> _ACTION ITEM_: At the line containing "C201: 10nF (+3V3, GND) -> 150nF (+3V3, GND)", begin an exact copy, and continue through the last line of the entries below. Leave out any pictures.

Segment Start: SUPPLIED DATA

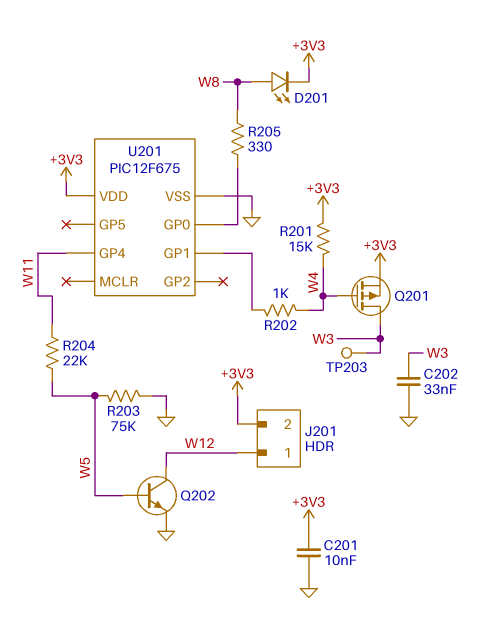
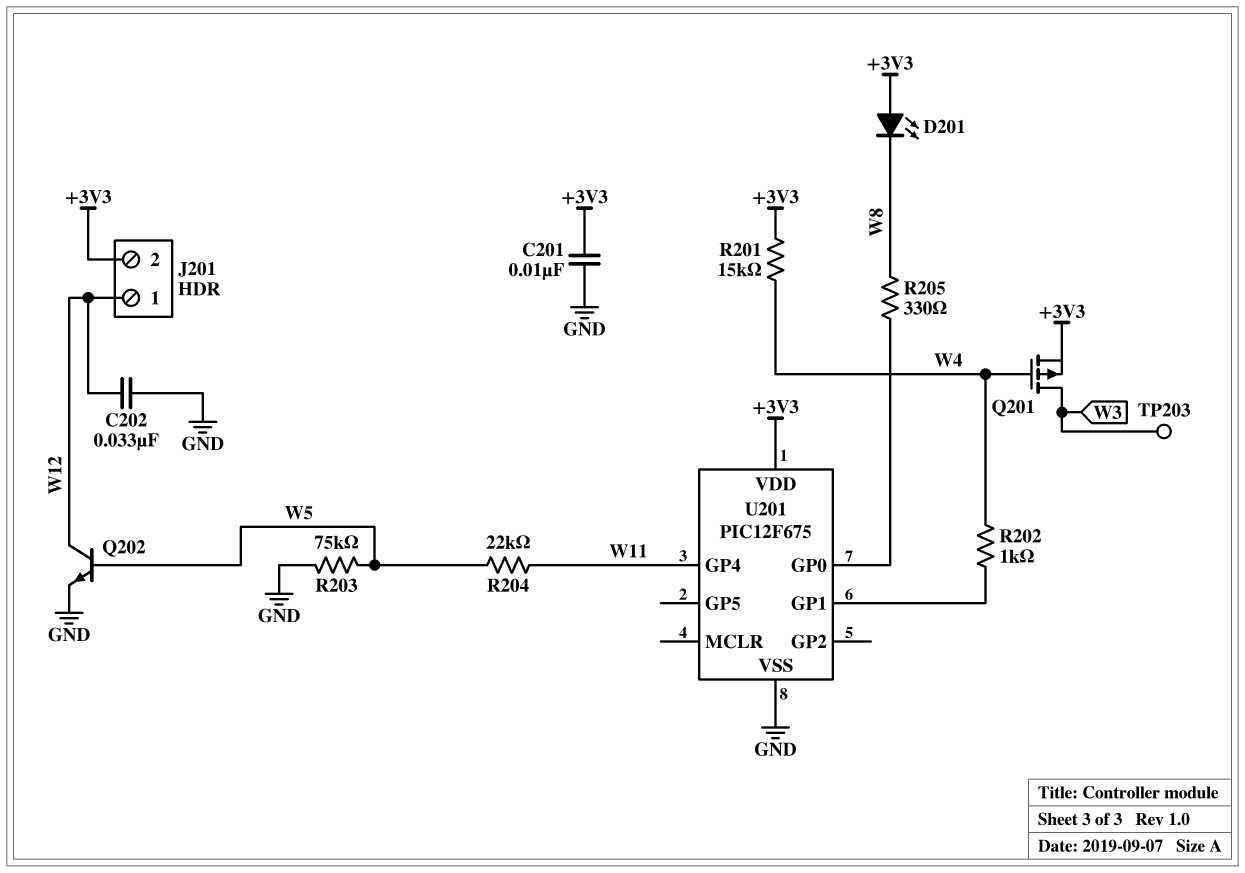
C202: 33nF (GND, W3) -> 33nF (GND, W12)
D201: LED (A W8, K +3V3) -> LED (A +3V3, K W8)

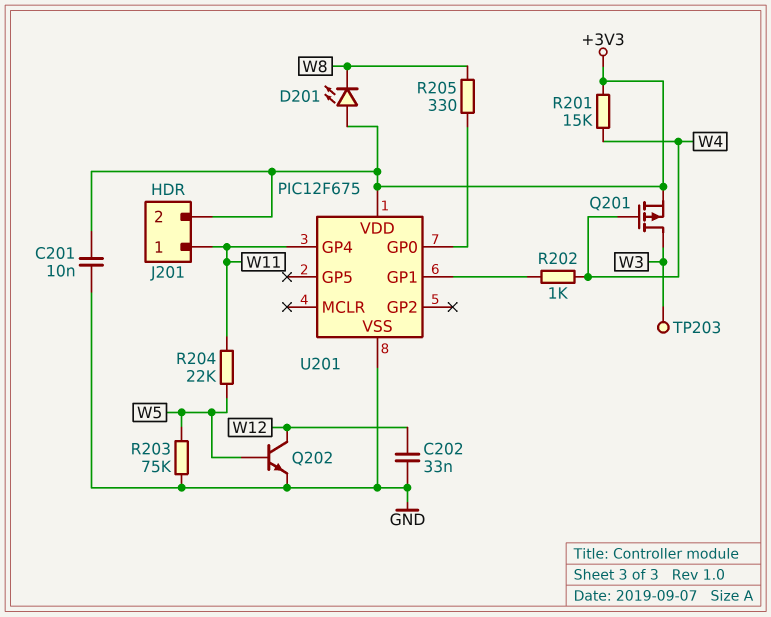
J201 pin 1: W12 -> W11

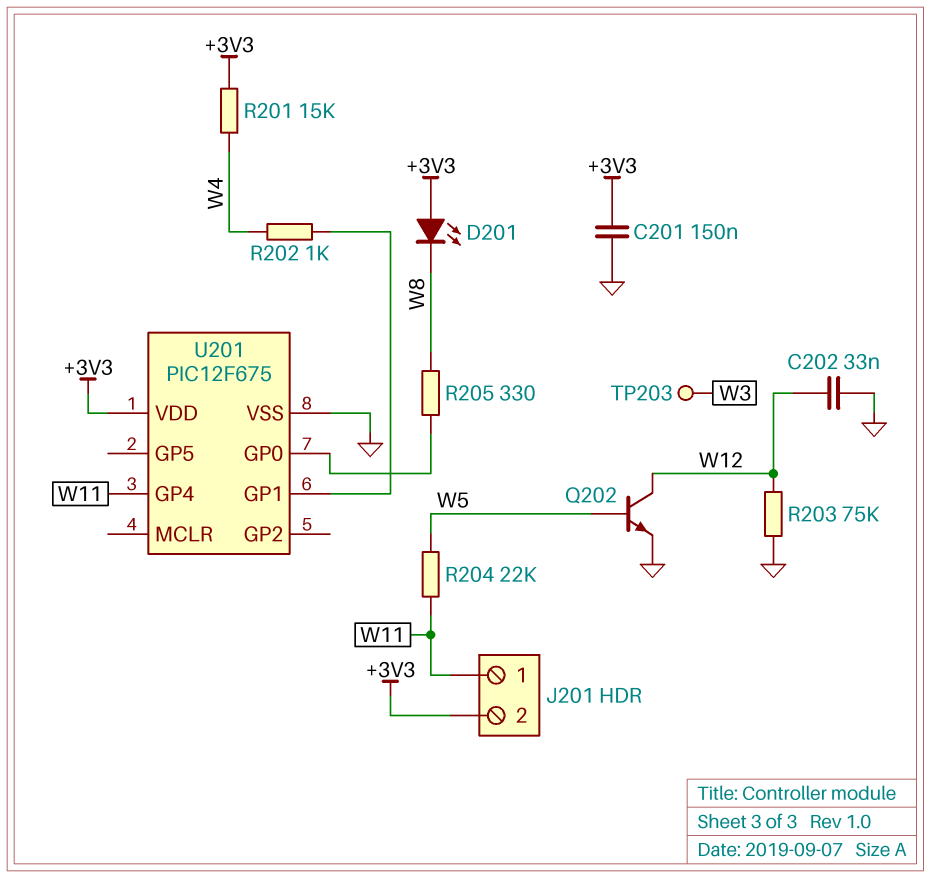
C201: 10nF (+3V3, GND) -> 150nF (+3V3, GND)
Q201: PMOS (G W4, D W3, S +3V3) -> none
R203: 75k (GND, W5) -> 75k (GND, W12)

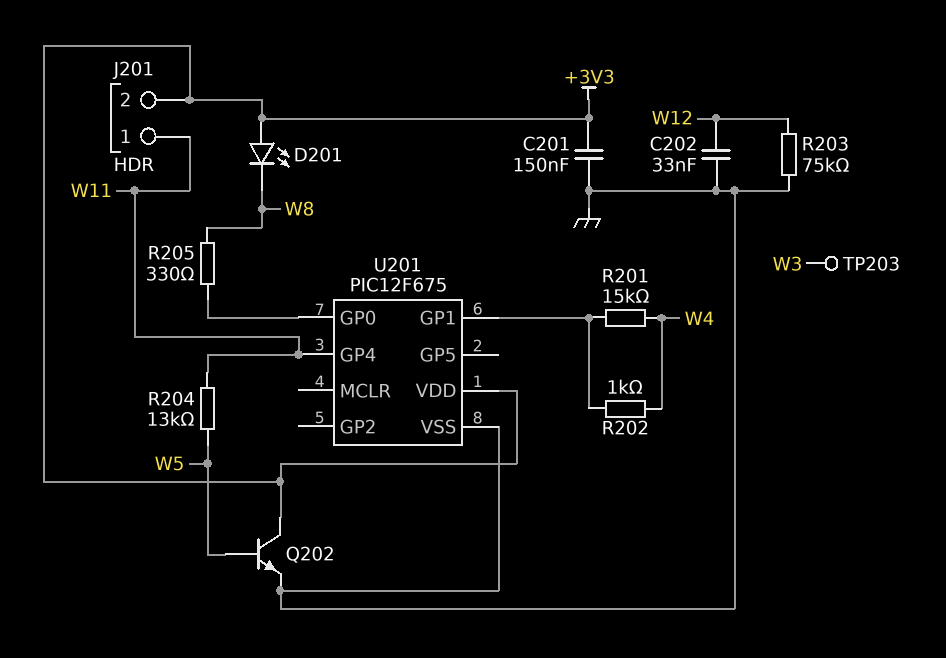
Q202: NPN (B W5, C W12, E GND) -> NPN (B W5, C +3V3, E GND)
R201: 15k (+3V3, W4) -> 15k (U201/GP1, W4)
R204: 22k (W5, W11) -> 13k (W5, W11)

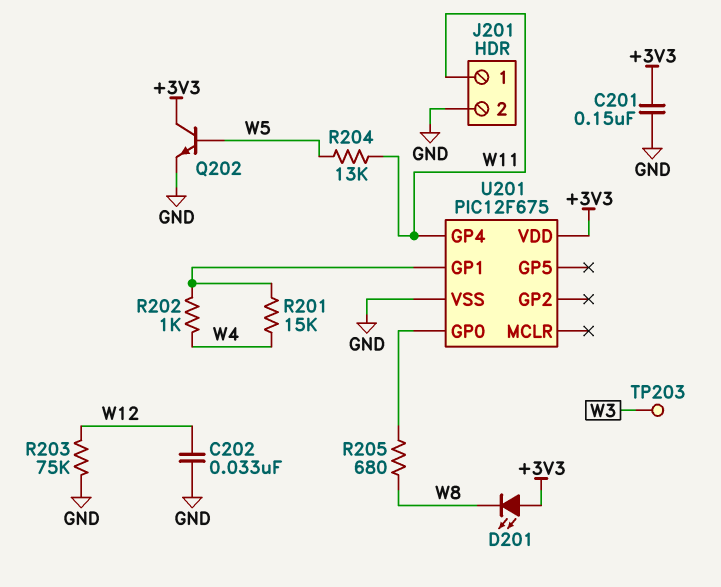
J201 pin 2: +3V3 -> GND
R205: 330 (U201/GP0, W8) -> 680 (U201/GP0, W8)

Segment End: SUPPLIED DATA

> _WRITTEN SOLUTION_:
C201: 10nF (+3V3, GND) -> 150nF (+3V3, GND)
Q201: PMOS (G W4, D W3, S +3V3) -> none
R203: 75k (GND, W5) -> 75k (GND, W12)

Q202: NPN (B W5, C W12, E GND) -> NPN (B W5, C +3V3, E GND)
R201: 15k (+3V3, W4) -> 15k (U201/GP1, W4)
R204: 22k (W5, W11) -> 13k (W5, W11)

J201 pin 2: +3V3 -> GND
R205: 330 (U201/GP0, W8) -> 680 (U201/GP0, W8)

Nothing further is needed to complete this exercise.